## Available records
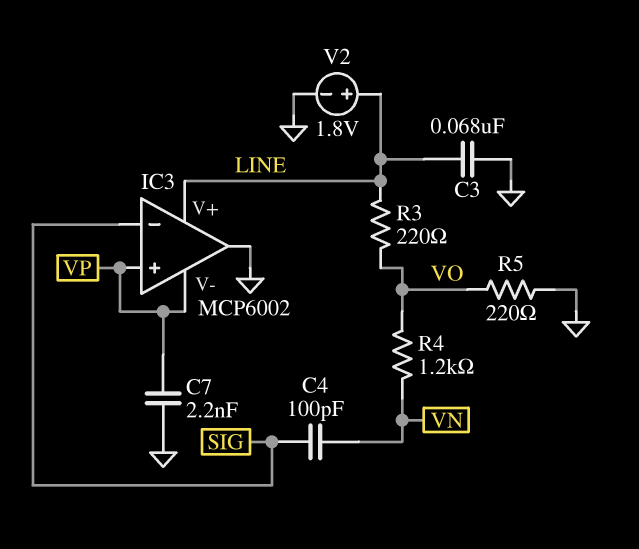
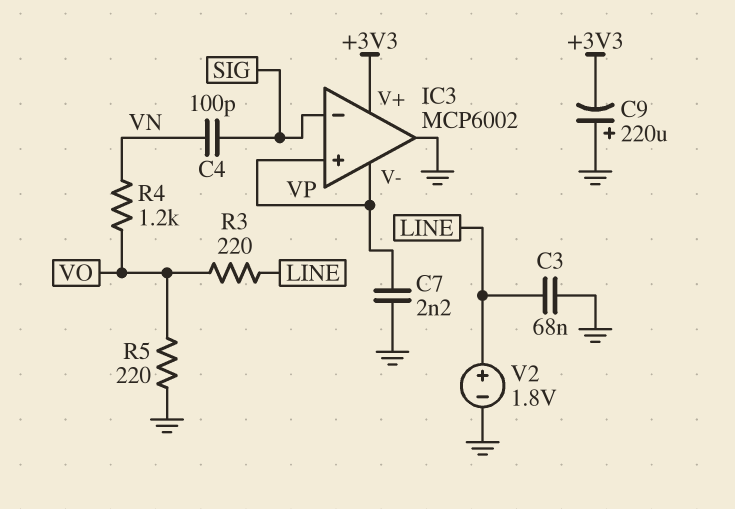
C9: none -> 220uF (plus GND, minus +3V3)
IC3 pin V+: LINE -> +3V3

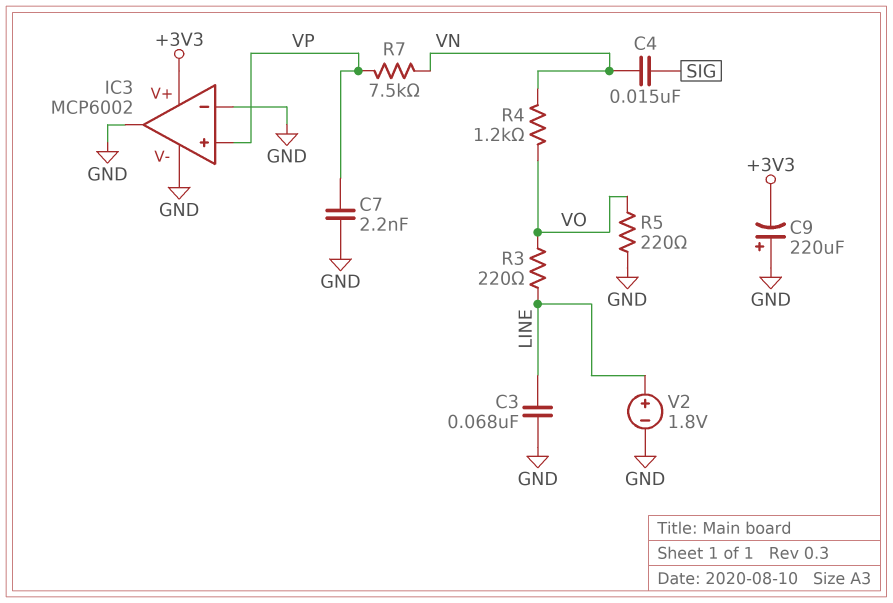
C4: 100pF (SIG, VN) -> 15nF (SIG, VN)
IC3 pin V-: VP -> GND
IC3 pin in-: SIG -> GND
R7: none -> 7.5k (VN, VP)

...

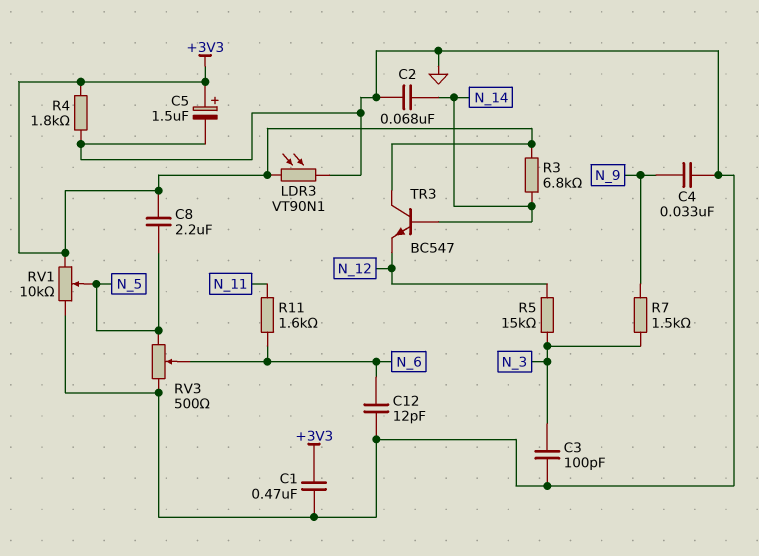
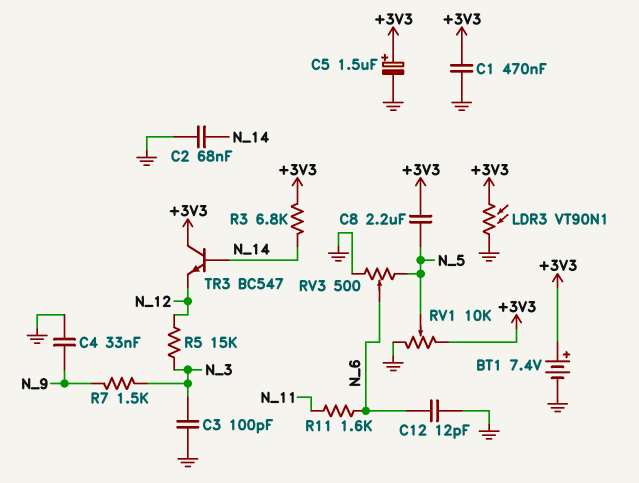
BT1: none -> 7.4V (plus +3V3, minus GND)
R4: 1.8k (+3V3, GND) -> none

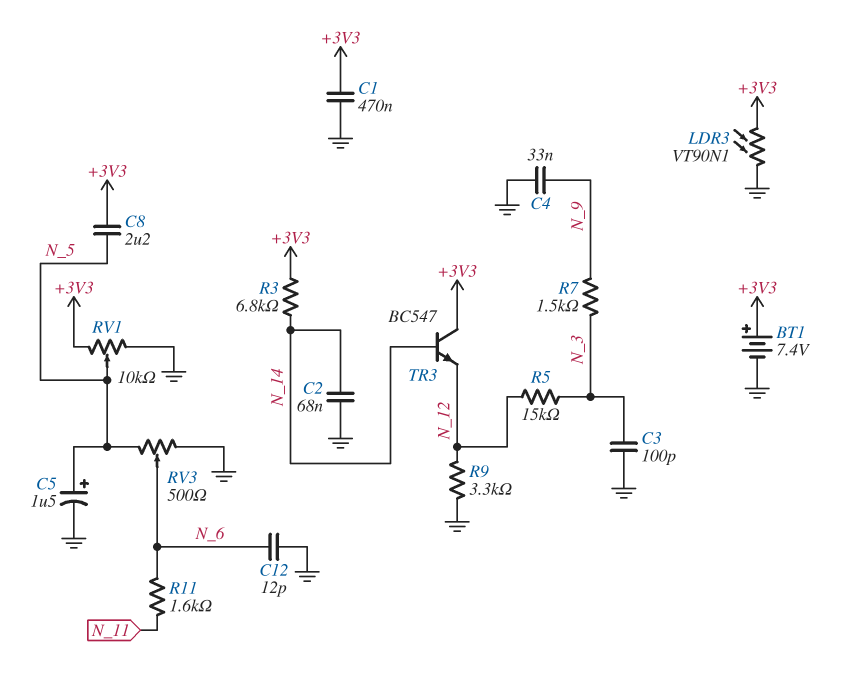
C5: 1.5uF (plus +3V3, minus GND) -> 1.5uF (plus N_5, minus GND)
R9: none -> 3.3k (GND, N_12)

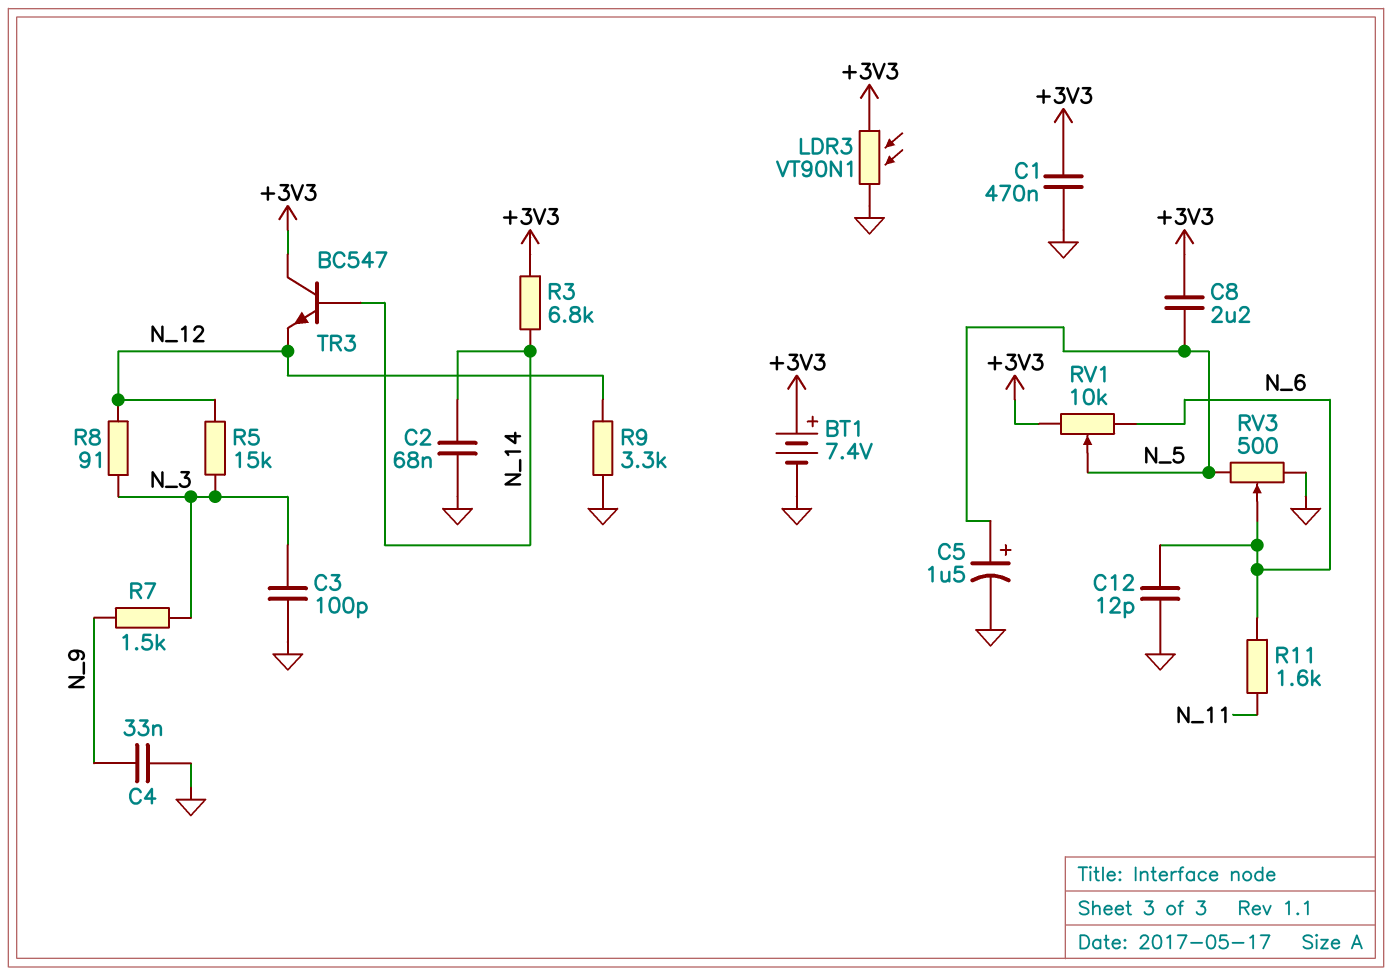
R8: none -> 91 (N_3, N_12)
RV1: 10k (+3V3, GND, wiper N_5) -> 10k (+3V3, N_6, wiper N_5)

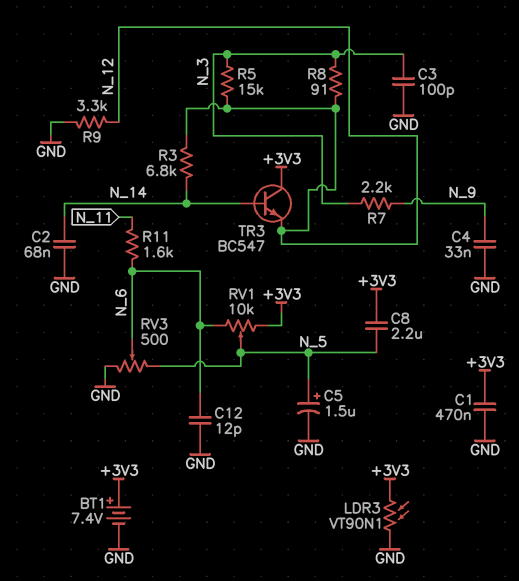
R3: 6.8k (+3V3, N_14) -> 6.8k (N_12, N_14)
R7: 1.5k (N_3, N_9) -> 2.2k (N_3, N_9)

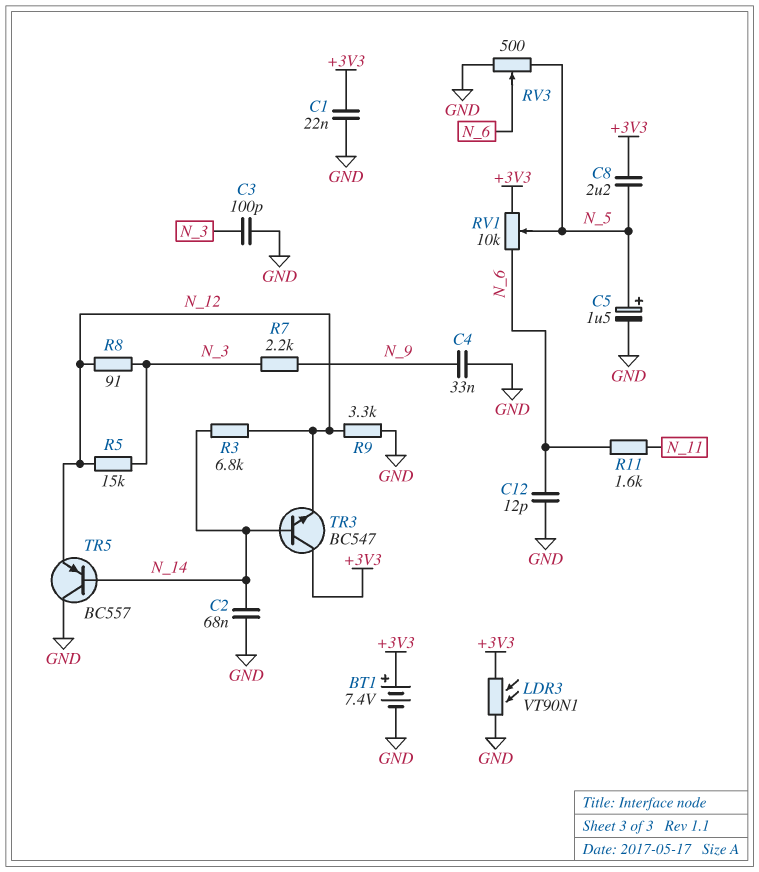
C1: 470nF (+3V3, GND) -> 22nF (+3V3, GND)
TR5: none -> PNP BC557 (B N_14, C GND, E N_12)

## What you will do
Produce an exact reproduction of the listing above, limited to the lines starting at the line with "C9: none -> 220uF (plus GND, minus +3V3)" and ending at the line with "R7: none -> 7.5k (VN, VP)", both kept, with every picture left out.

## Exercise solution
C9: none -> 220uF (plus GND, minus +3V3)
IC3 pin V+: LINE -> +3V3

C4: 100pF (SIG, VN) -> 15nF (SIG, VN)
IC3 pin V-: VP -> GND
IC3 pin in-: SIG -> GND
R7: none -> 7.5k (VN, VP)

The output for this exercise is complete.